━━ Dataset records ━━

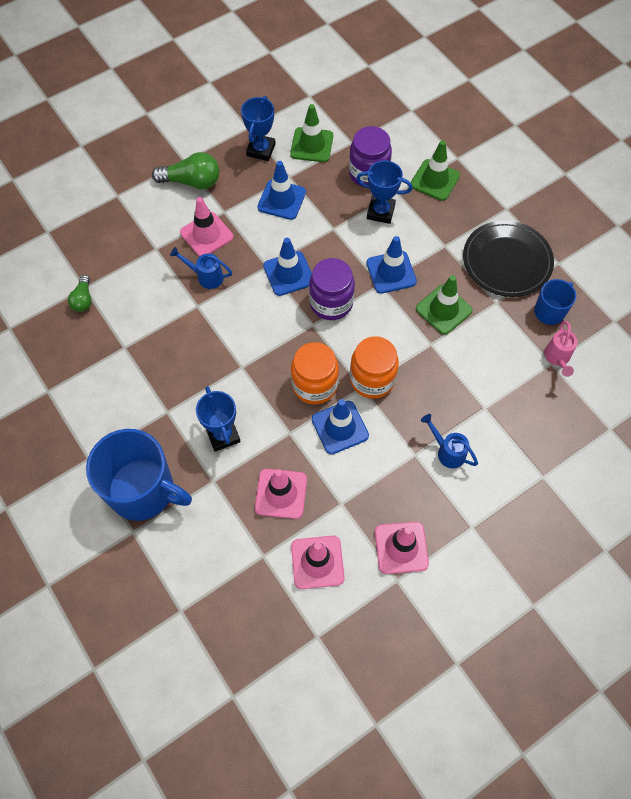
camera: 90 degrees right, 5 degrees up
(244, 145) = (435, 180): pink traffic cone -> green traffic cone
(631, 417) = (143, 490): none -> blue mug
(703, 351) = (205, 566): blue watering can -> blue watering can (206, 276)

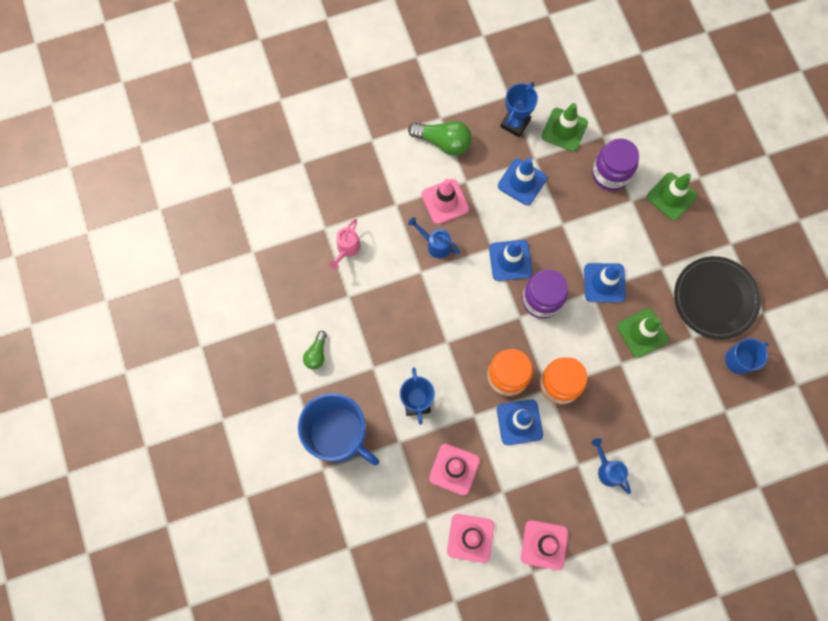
camera: 15 degrees right, 10 degrees up
(83, 299) = (322, 240): green light bulb -> green light bulb (316, 354)
(380, 212) = (611, 217): blue trophy -> none
(557, 358) = (732, 407): pink watering can -> pink watering can (347, 249)

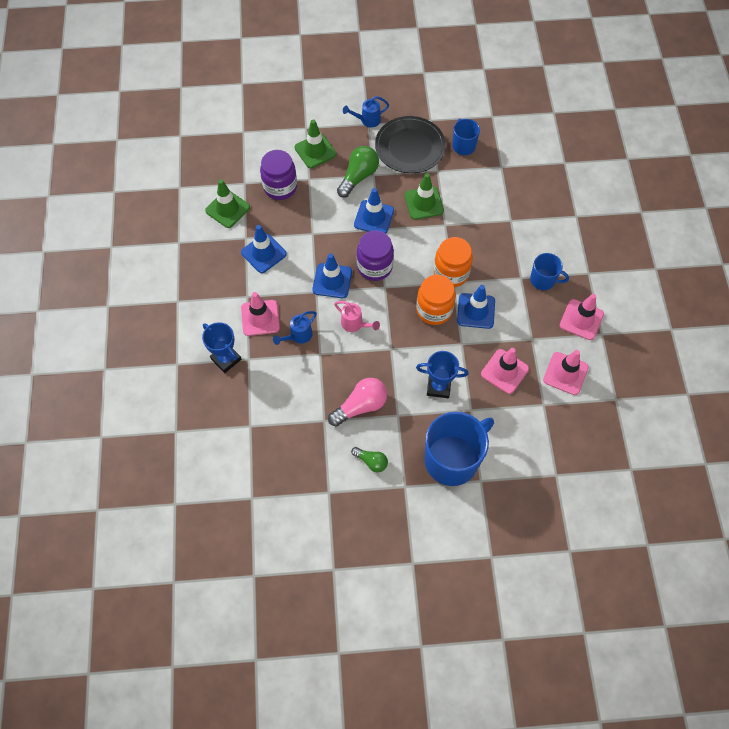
camera: 75 degrees left, 10 degrees down
(347, 249) = (277, 411): pink watering can -> pink watering can (355, 324)
(373, 328) = (360, 406): none -> pink light bulb
(443, 142) = (202, 305): green light bulb -> green light bulb (358, 177)
(515, 123) = (207, 244): blue trophy -> blue trophy (226, 359)
(583, 491) = (543, 280): none -> blue mug
(607, 469) = (529, 258): blue watering can -> blue watering can (367, 120)

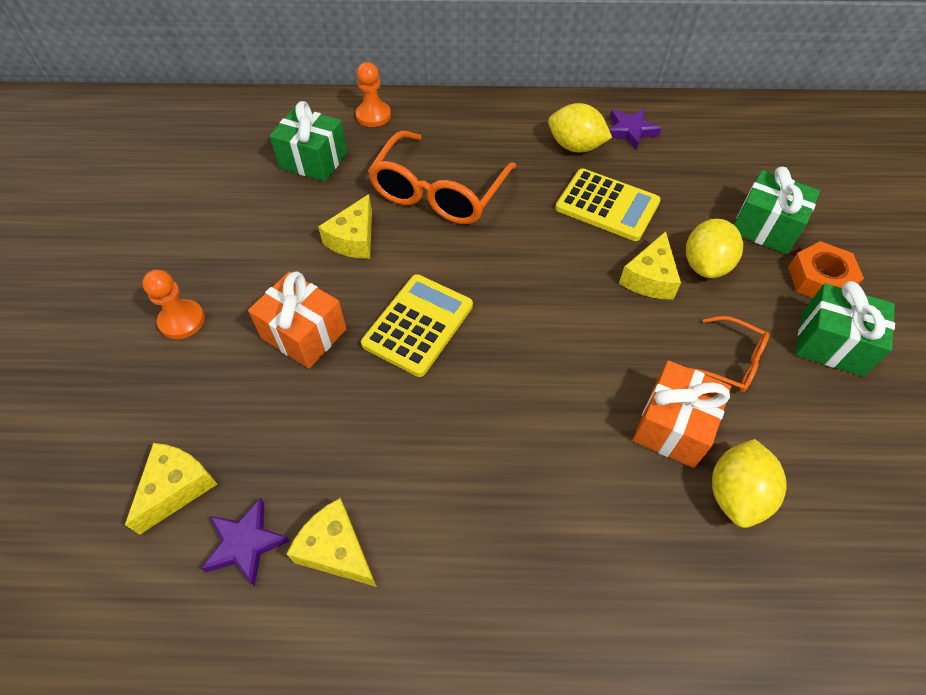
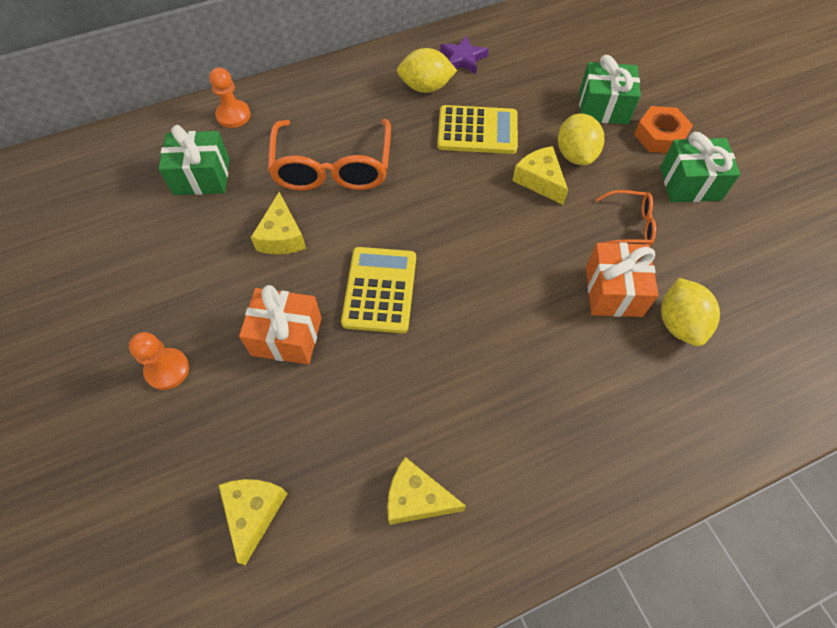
camera: 25 degrees left, 5 degrees up
(245, 543) = (340, 528): purple star -> none
(649, 278) = (540, 180): yellow cheese -> yellow cheese turned 150 degrees clockwise

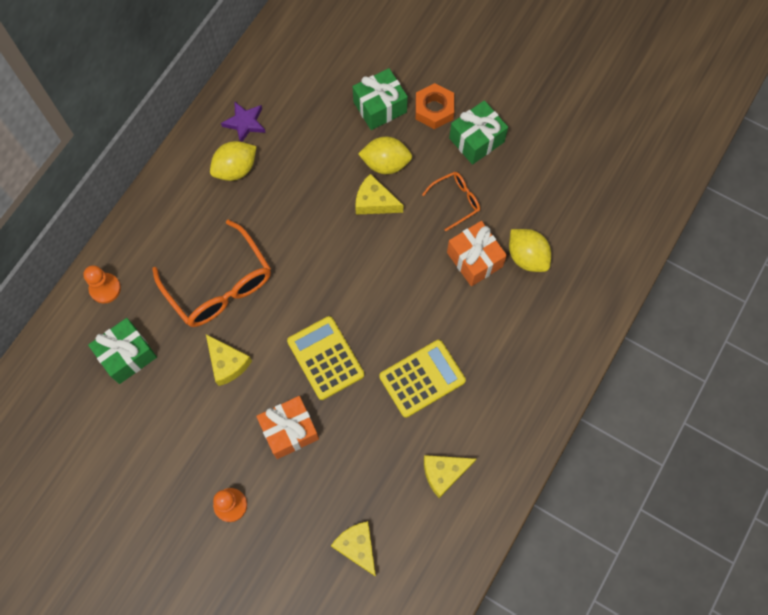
camera: 35 degrees left, 10 degrees up
(477, 131) = (302, 186): yellow calculator -> yellow calculator (422, 379)
(575, 154) = (385, 163): yellow lemon -> yellow lemon turned 45 degrees counterclockwise

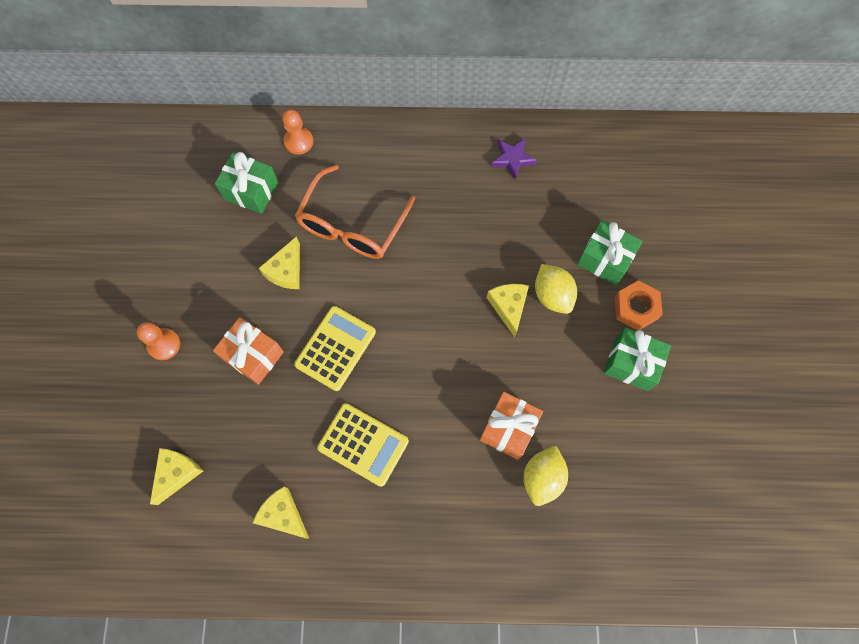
camera: 60 degrees right, 0 degrees up
(235, 169) = (465, 176): yellow lemon -> none
(455, 201) = (556, 378): orange glasses -> none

━━━

## Try it
Where a line of the records has the string "turned", return that line.

## Exercise solution
(649, 278) = (540, 180): yellow cheese -> yellow cheese turned 150 degrees clockwise
(575, 154) = (385, 163): yellow lemon -> yellow lemon turned 45 degrees counterclockwise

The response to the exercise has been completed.